*WHAT IS ASKED*
Below, find the row containing "blue star: moved 2 px left, 14 px up" and reproduce it word for word, along with every row after it through the row containing "blue semicircle: moved". Include both of those rows.

::: DATA TO USE

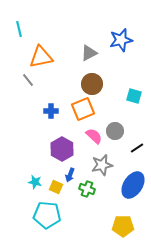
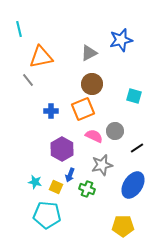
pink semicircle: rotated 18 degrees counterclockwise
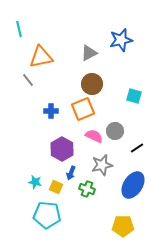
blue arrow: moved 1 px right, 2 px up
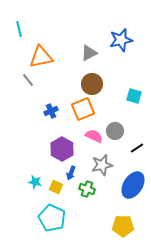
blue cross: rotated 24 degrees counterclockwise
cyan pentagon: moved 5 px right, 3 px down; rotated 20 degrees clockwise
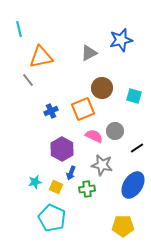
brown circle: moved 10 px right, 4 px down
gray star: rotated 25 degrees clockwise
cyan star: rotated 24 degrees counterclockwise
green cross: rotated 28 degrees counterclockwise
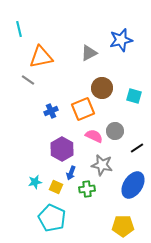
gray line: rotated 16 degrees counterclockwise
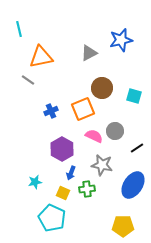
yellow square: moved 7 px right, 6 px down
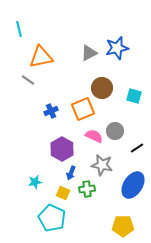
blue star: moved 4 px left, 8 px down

::::::
::: DATA TO USE

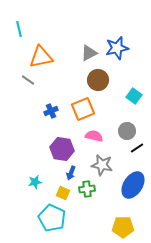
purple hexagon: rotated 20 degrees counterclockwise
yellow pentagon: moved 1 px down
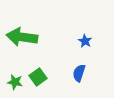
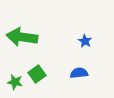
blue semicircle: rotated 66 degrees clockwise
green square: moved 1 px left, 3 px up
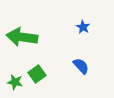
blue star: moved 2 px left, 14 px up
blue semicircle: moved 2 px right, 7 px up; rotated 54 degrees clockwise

::::::

*SOLUTION FOR THIS EXERCISE*
blue star: moved 2 px left, 14 px up
blue semicircle: moved 2 px right, 7 px up; rotated 54 degrees clockwise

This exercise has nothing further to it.